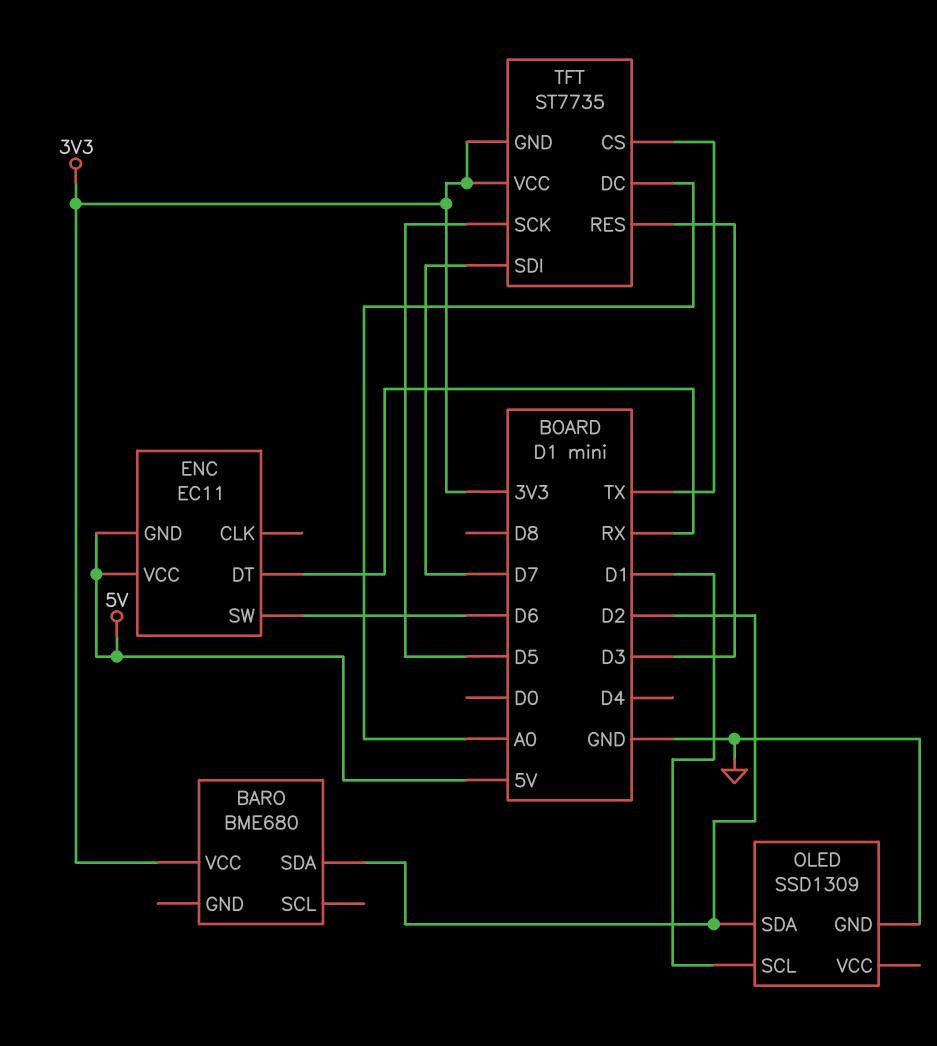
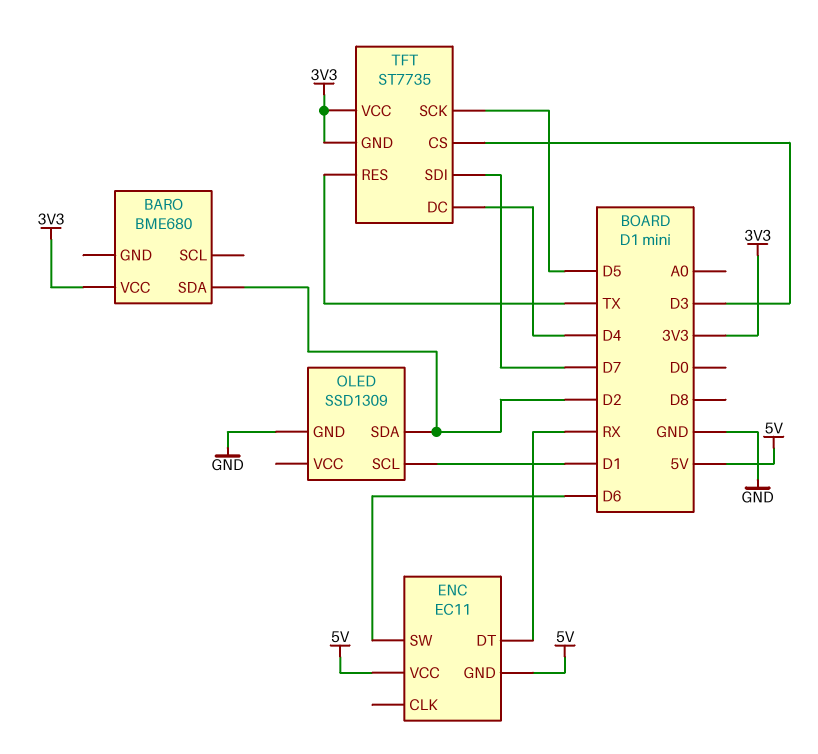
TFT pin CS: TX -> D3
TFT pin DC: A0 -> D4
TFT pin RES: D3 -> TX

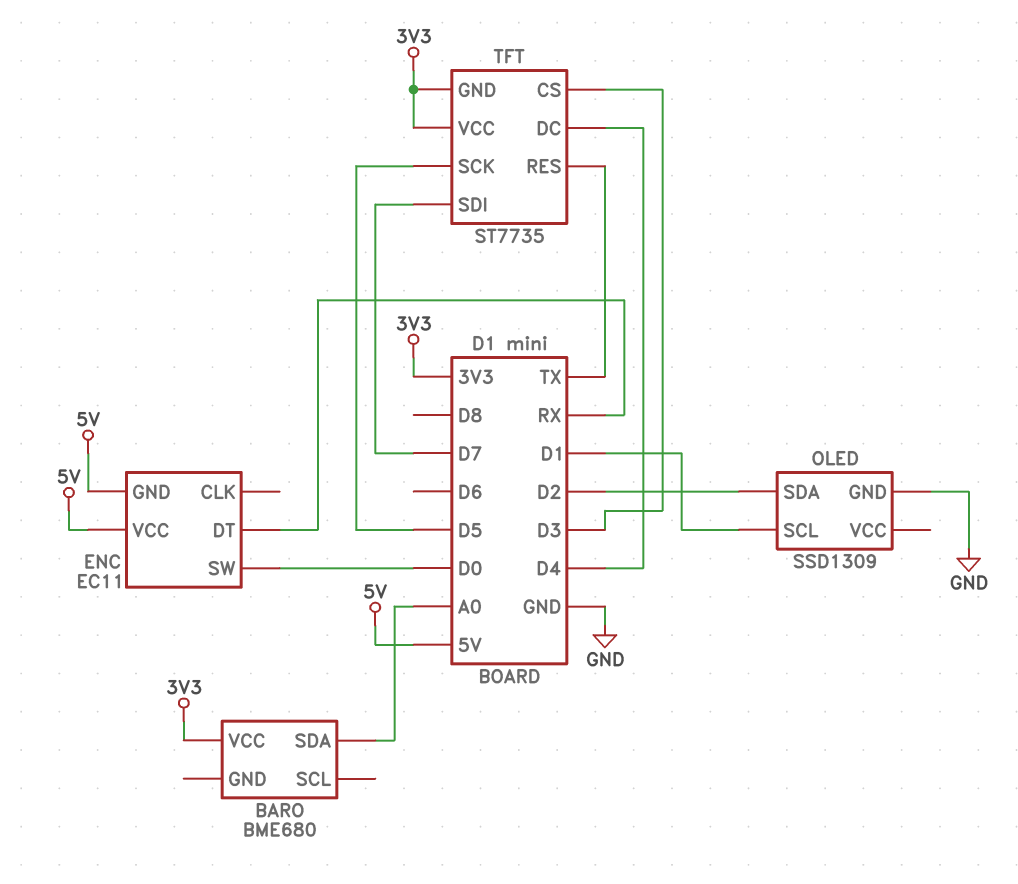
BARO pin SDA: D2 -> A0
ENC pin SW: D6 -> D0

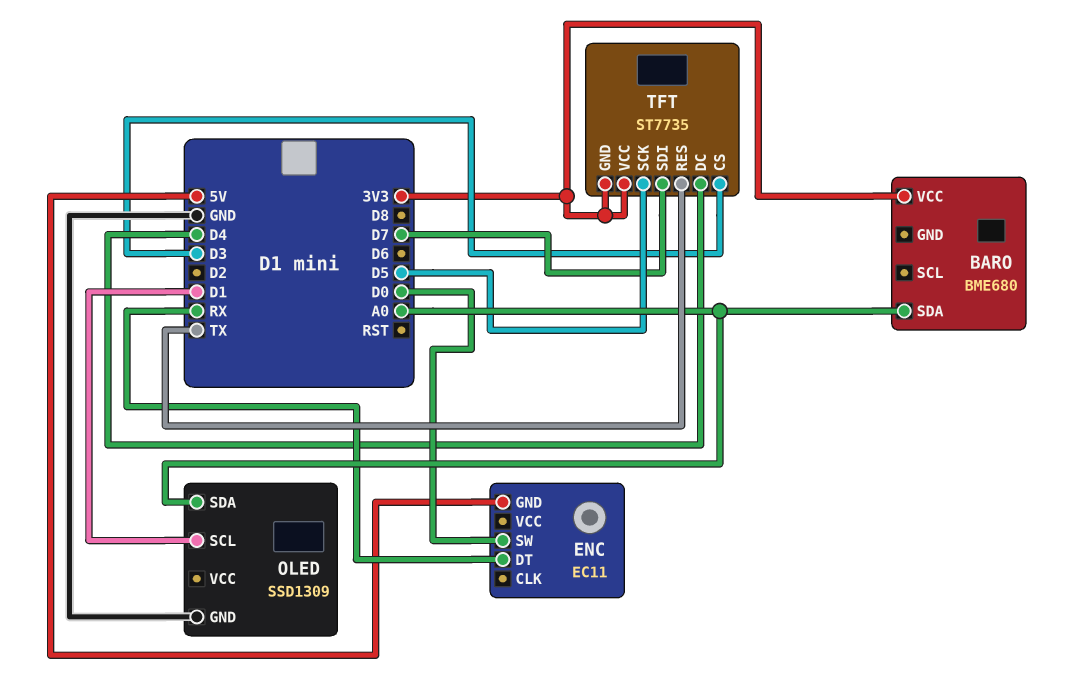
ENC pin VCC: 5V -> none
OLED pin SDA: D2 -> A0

(Exercise directions):
Set the entries down again exactly. Do not include the images.

(Solution to this problem):
TFT pin CS: TX -> D3
TFT pin DC: A0 -> D4
TFT pin RES: D3 -> TX

BARO pin SDA: D2 -> A0
ENC pin SW: D6 -> D0

ENC pin VCC: 5V -> none
OLED pin SDA: D2 -> A0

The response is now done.